** Opening Data records block **
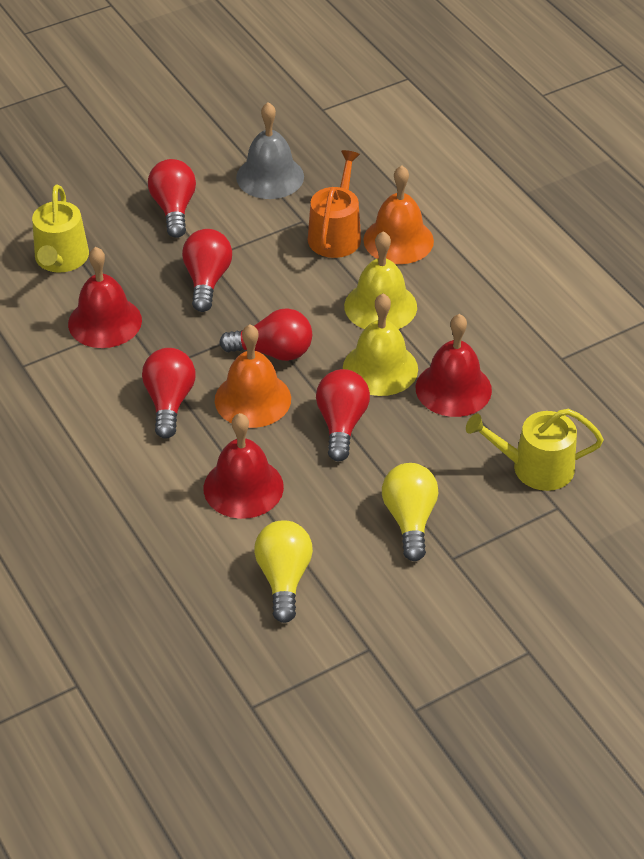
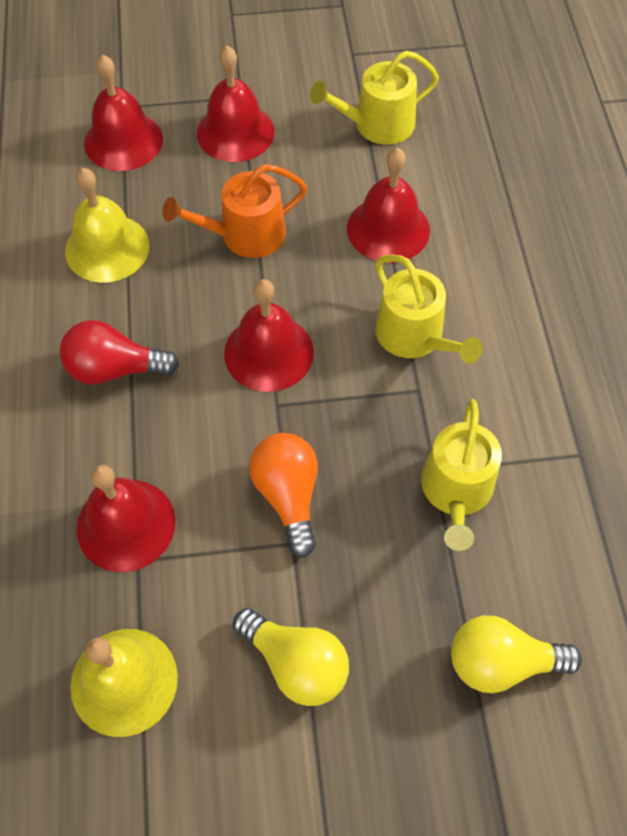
grey bell: 1 -> 0
orange bell: 2 -> 0
orange light bulb: 0 -> 1
red bell: 3 -> 5
red light bulb: 5 -> 1
yellow watering can: 2 -> 3

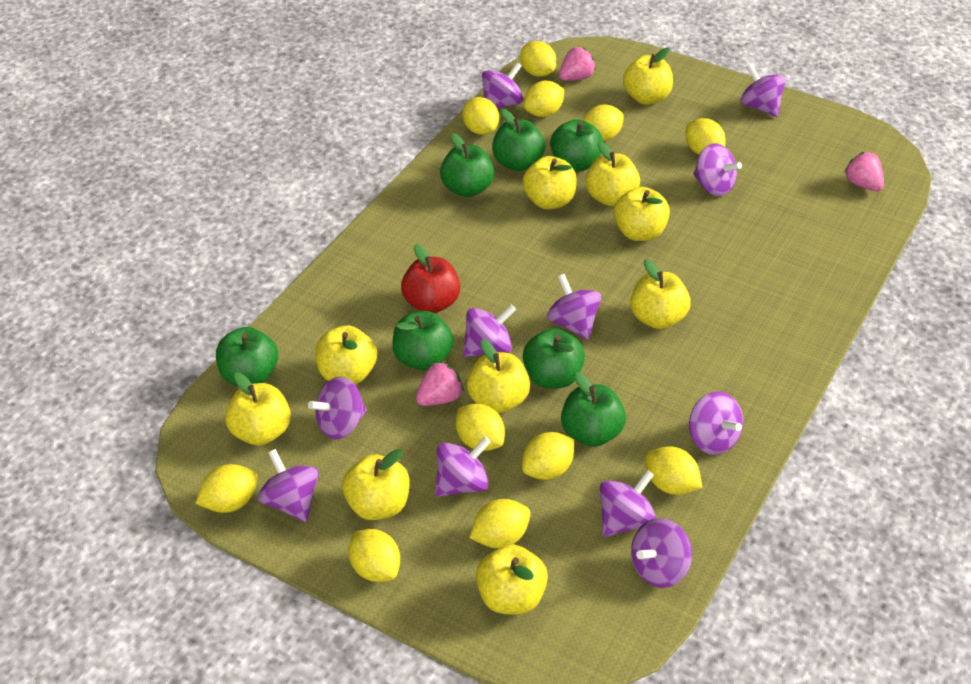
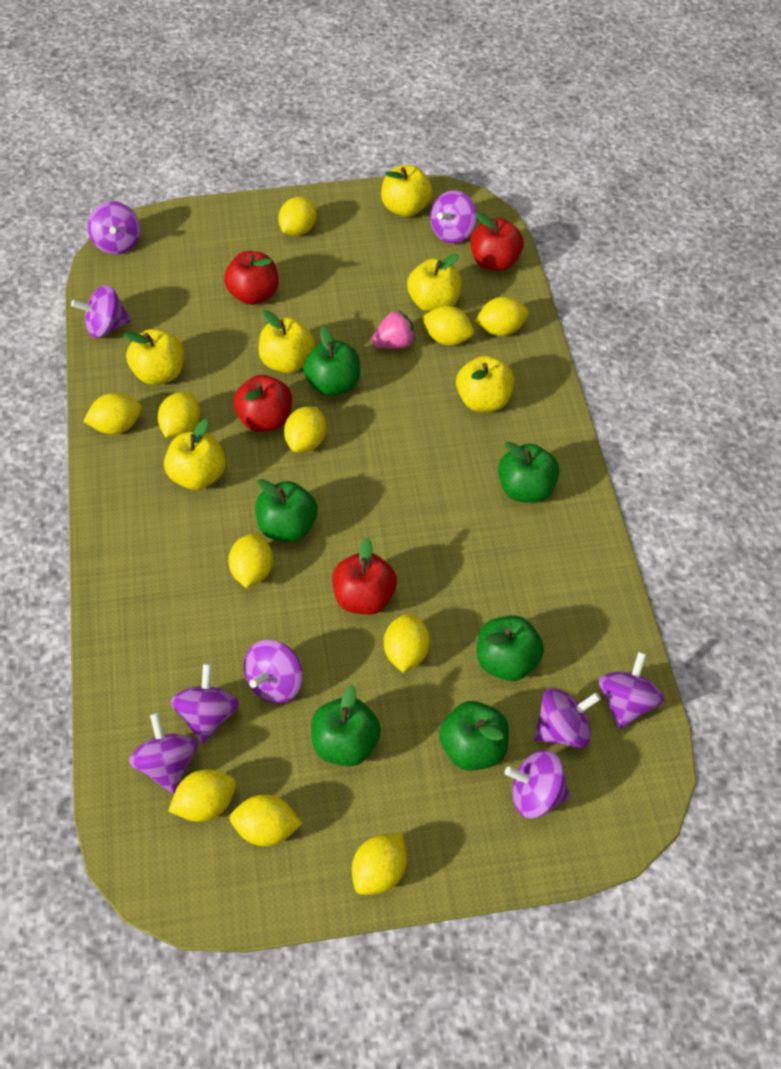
green apple: 7 -> 6
pink strawberry: 3 -> 1
purple spinning top: 11 -> 9
red apple: 1 -> 4
yellow apple: 10 -> 6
** Closing Data records block **
Required work -
The answer must be an exact copy of every record above, minus the pictures.

Response to the exercise -
grey bell: 1 -> 0
orange bell: 2 -> 0
orange light bulb: 0 -> 1
red bell: 3 -> 5
red light bulb: 5 -> 1
yellow watering can: 2 -> 3

green apple: 7 -> 6
pink strawberry: 3 -> 1
purple spinning top: 11 -> 9
red apple: 1 -> 4
yellow apple: 10 -> 6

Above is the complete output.